Record set: Begin
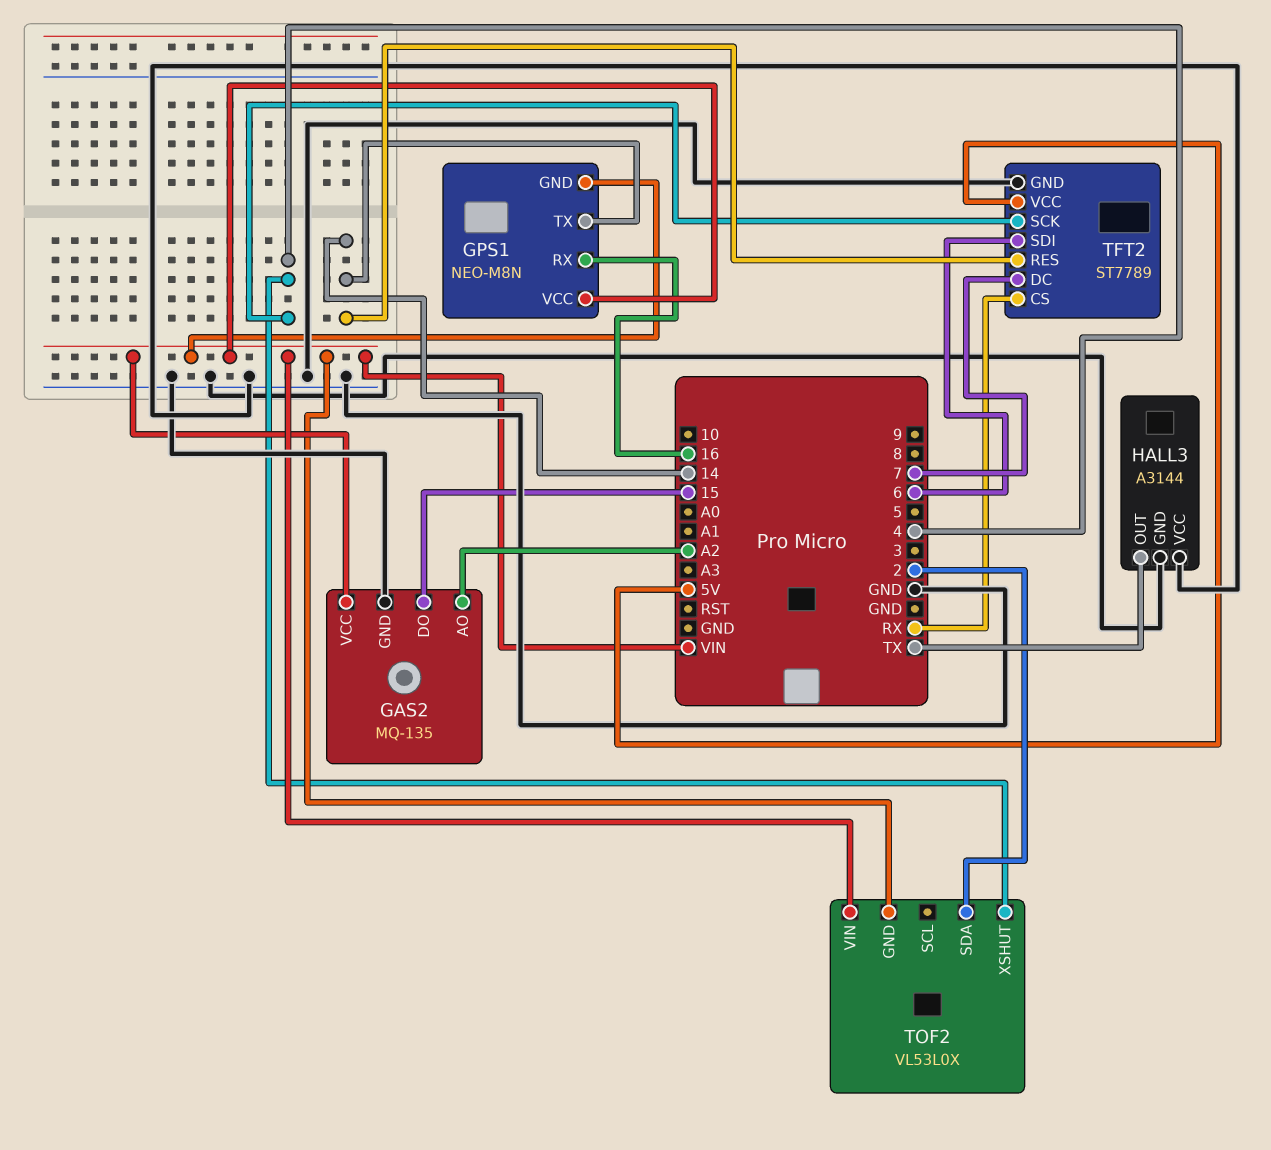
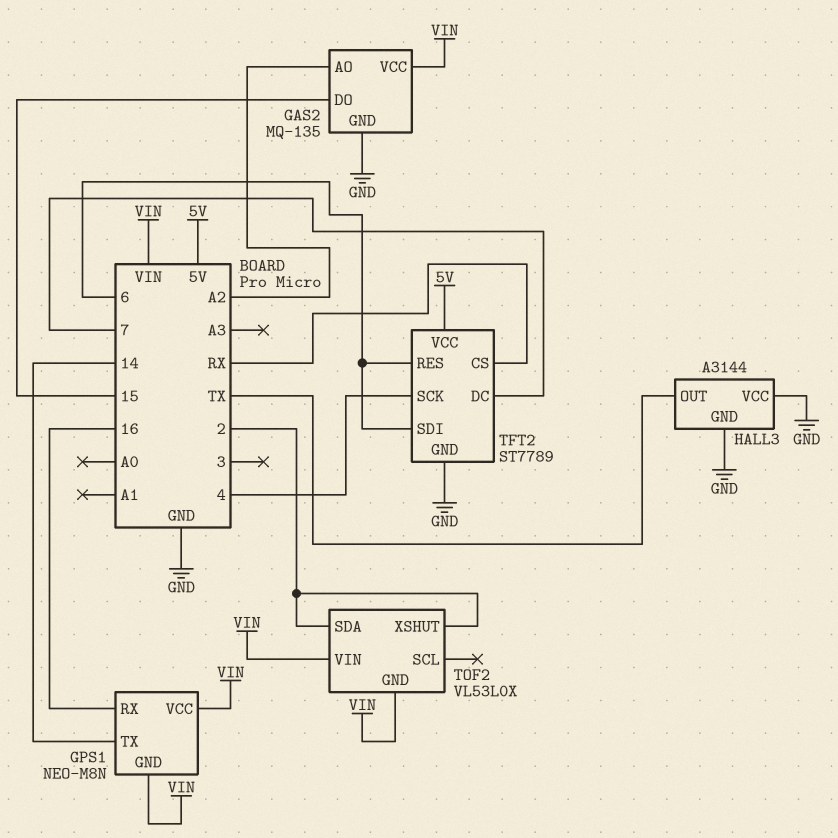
TFT2 pin RES: 14 -> 6
TOF2 pin XSHUT: 4 -> 2

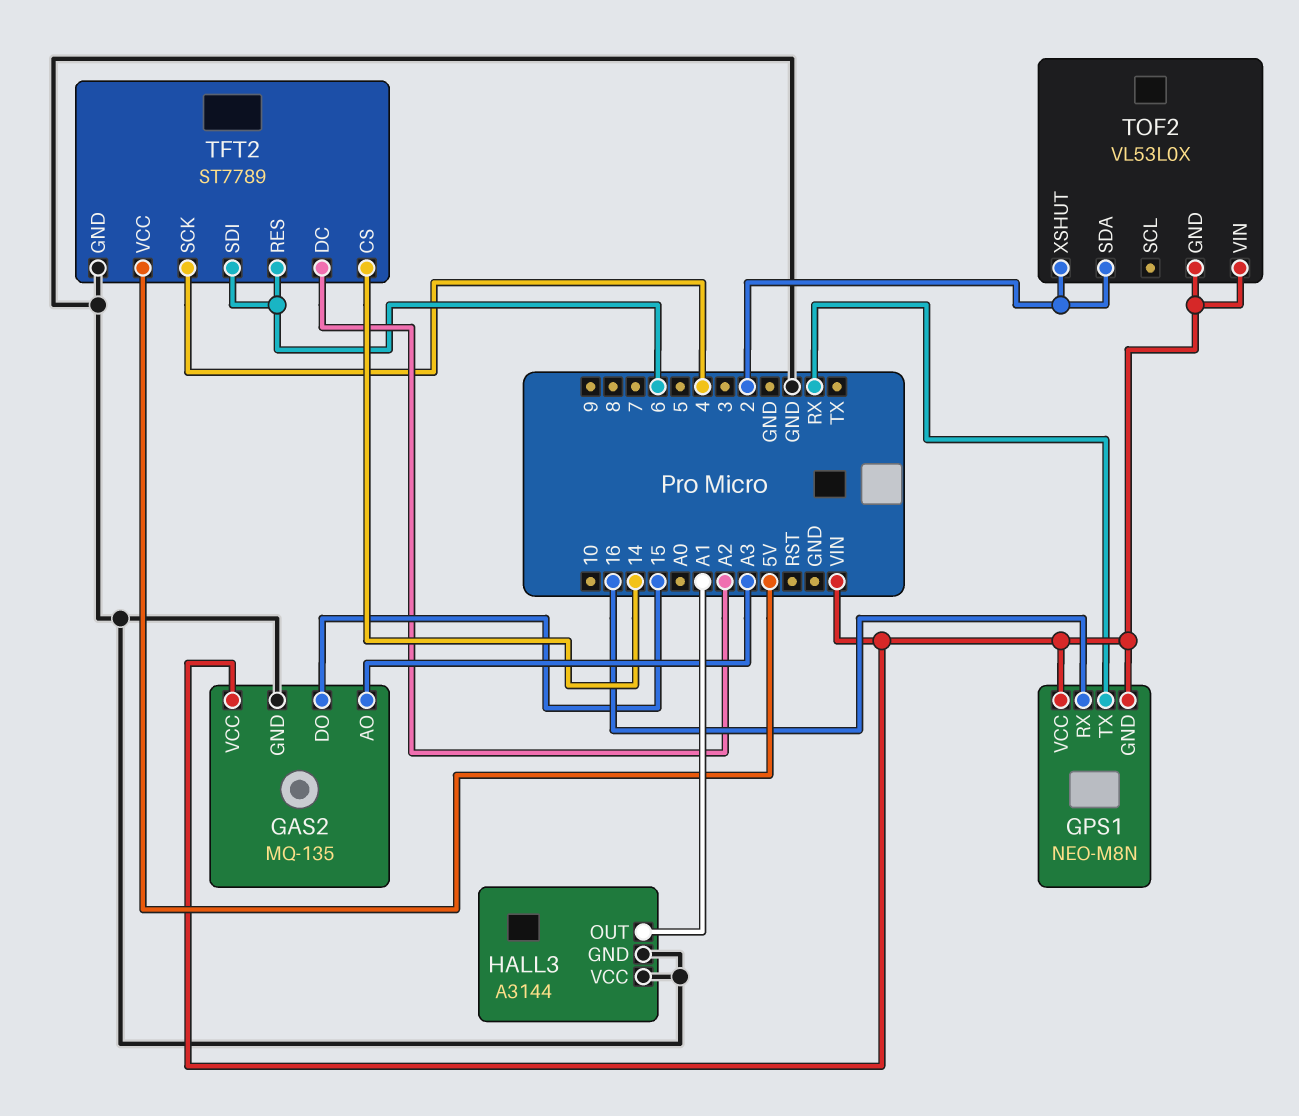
GAS2 pin AO: A2 -> A3
GPS1 pin TX: 14 -> RX
HALL3 pin OUT: TX -> A1
TFT2 pin CS: RX -> 14
TFT2 pin DC: 7 -> A2

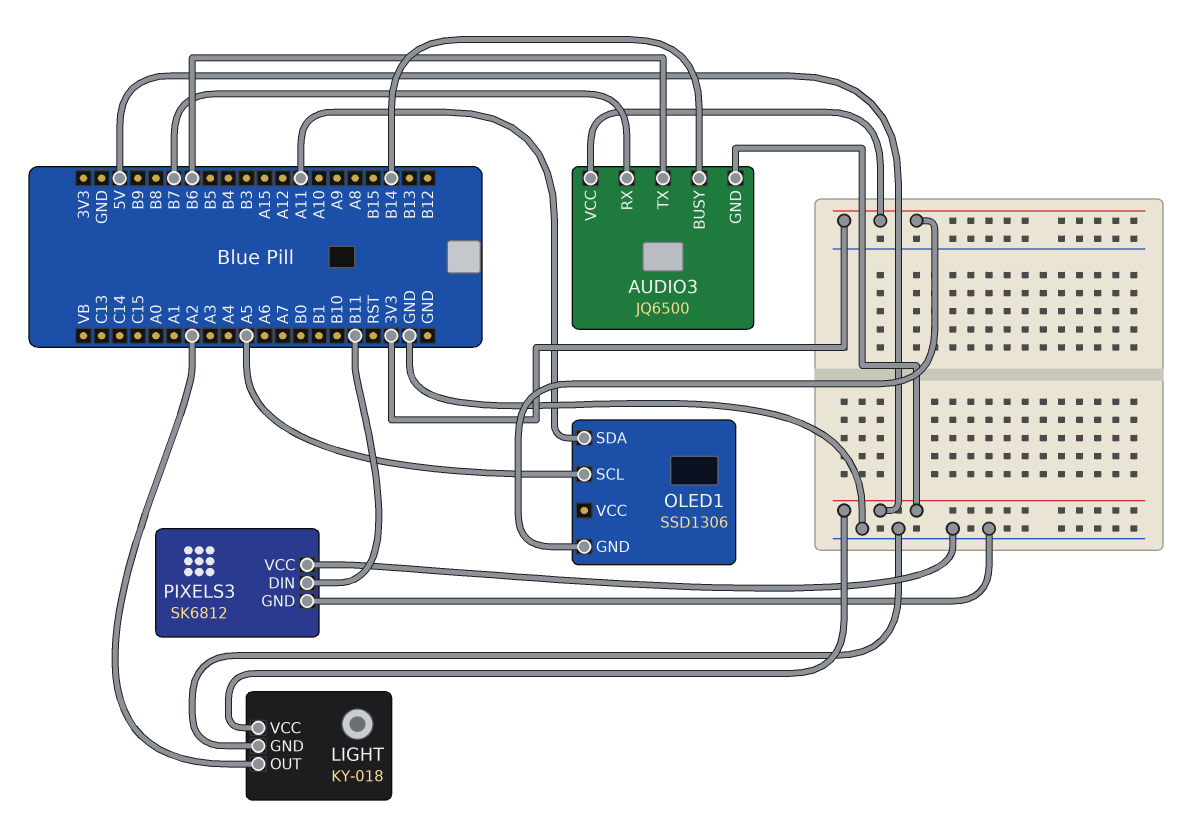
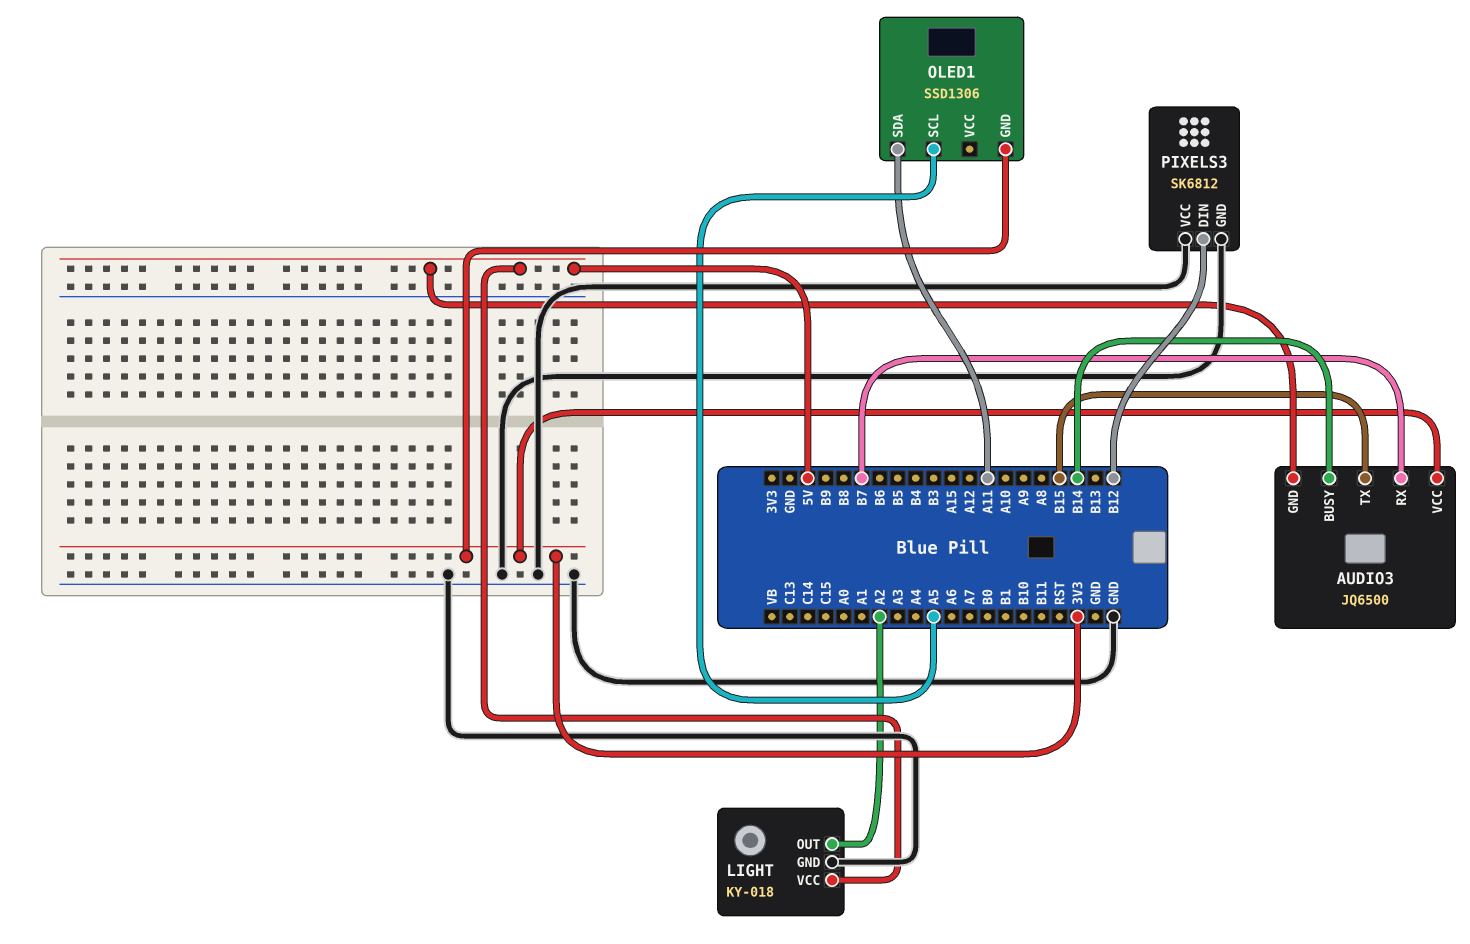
AUDIO3 pin TX: B6 -> B15
PIXELS3 pin DIN: B11 -> B12

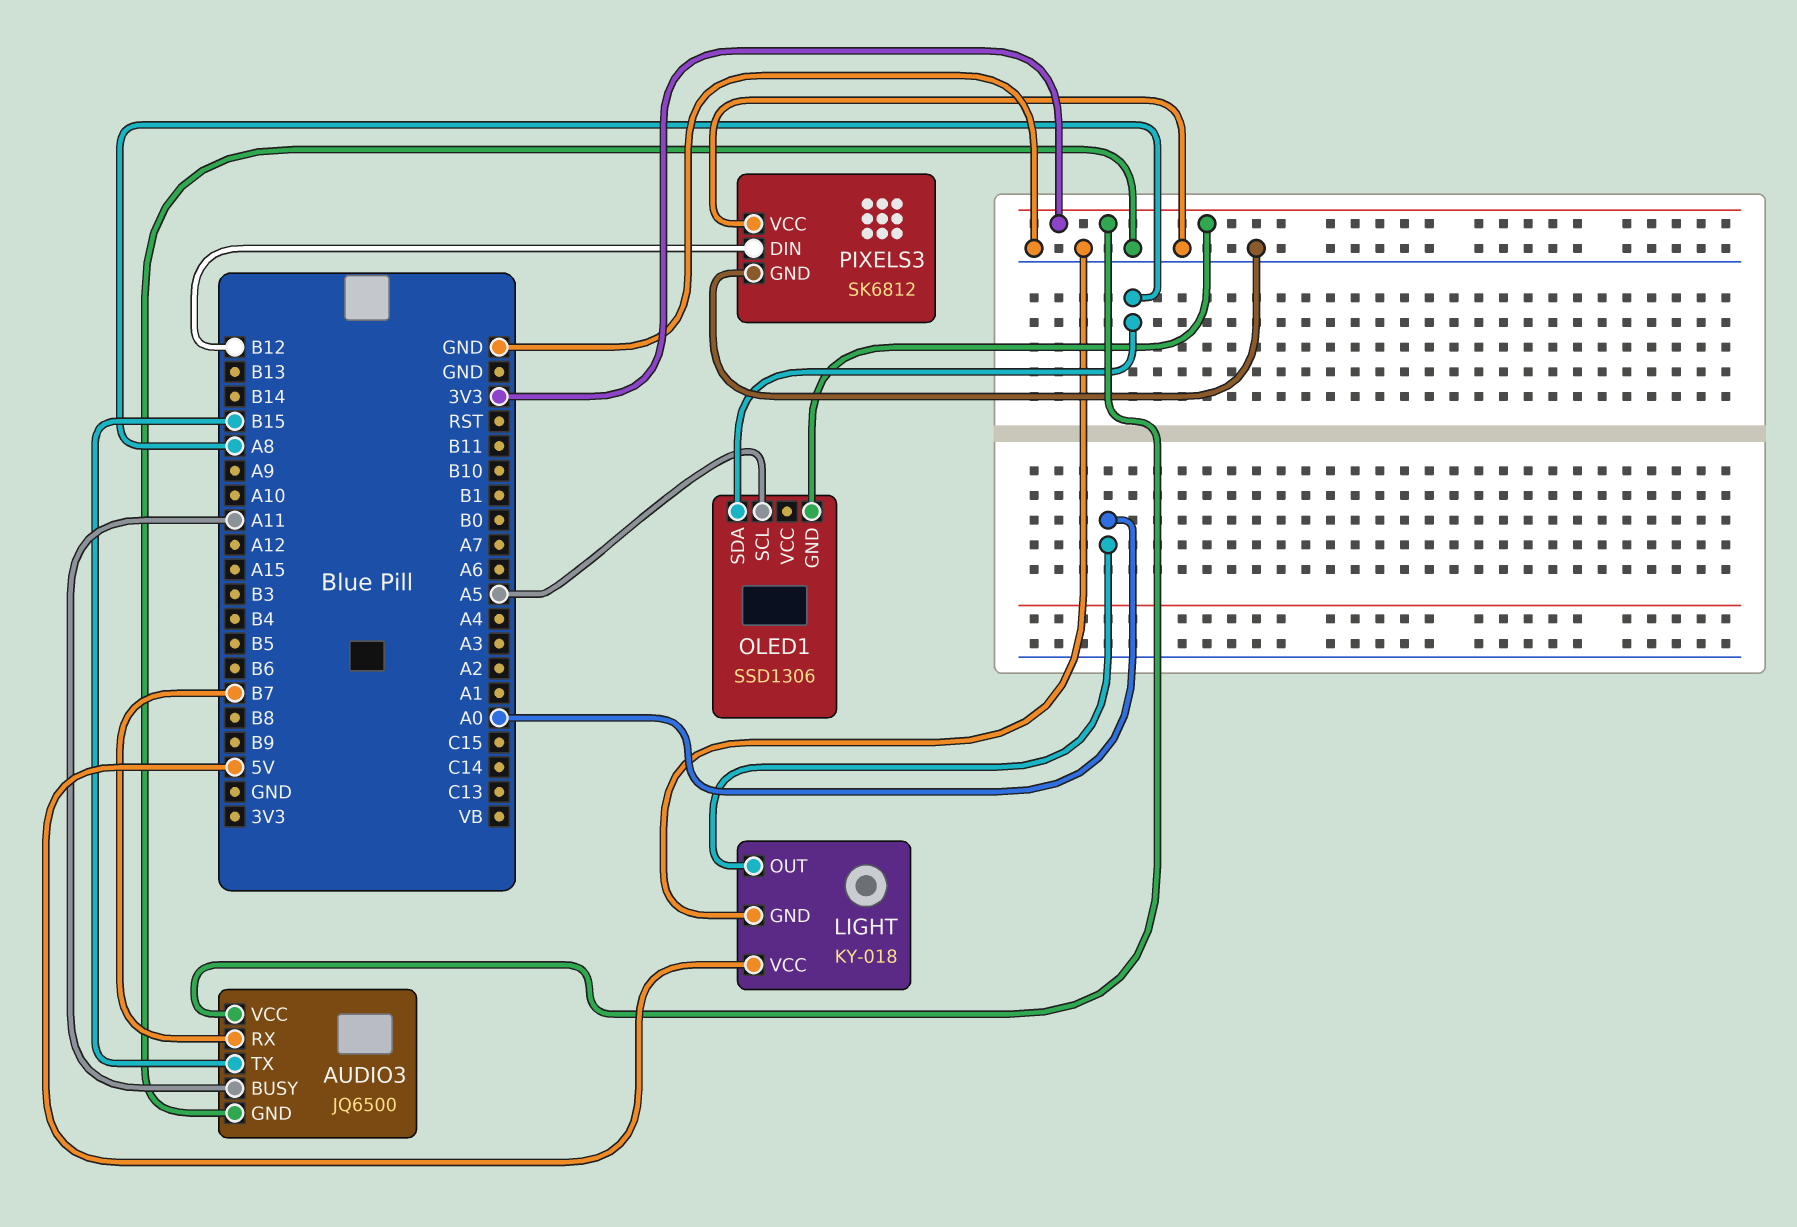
AUDIO3 pin BUSY: B14 -> A11
AUDIO3 pin GND: 5V -> GND
LIGHT pin OUT: A2 -> A0
OLED1 pin SDA: A11 -> A8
Record set: End
◆ Your objective ◆
Nothing but the pictures is to be left out; repeat the data exactly.

◆ Answer to this task ◆
TFT2 pin RES: 14 -> 6
TOF2 pin XSHUT: 4 -> 2

GAS2 pin AO: A2 -> A3
GPS1 pin TX: 14 -> RX
HALL3 pin OUT: TX -> A1
TFT2 pin CS: RX -> 14
TFT2 pin DC: 7 -> A2

AUDIO3 pin TX: B6 -> B15
PIXELS3 pin DIN: B11 -> B12

AUDIO3 pin BUSY: B14 -> A11
AUDIO3 pin GND: 5V -> GND
LIGHT pin OUT: A2 -> A0
OLED1 pin SDA: A11 -> A8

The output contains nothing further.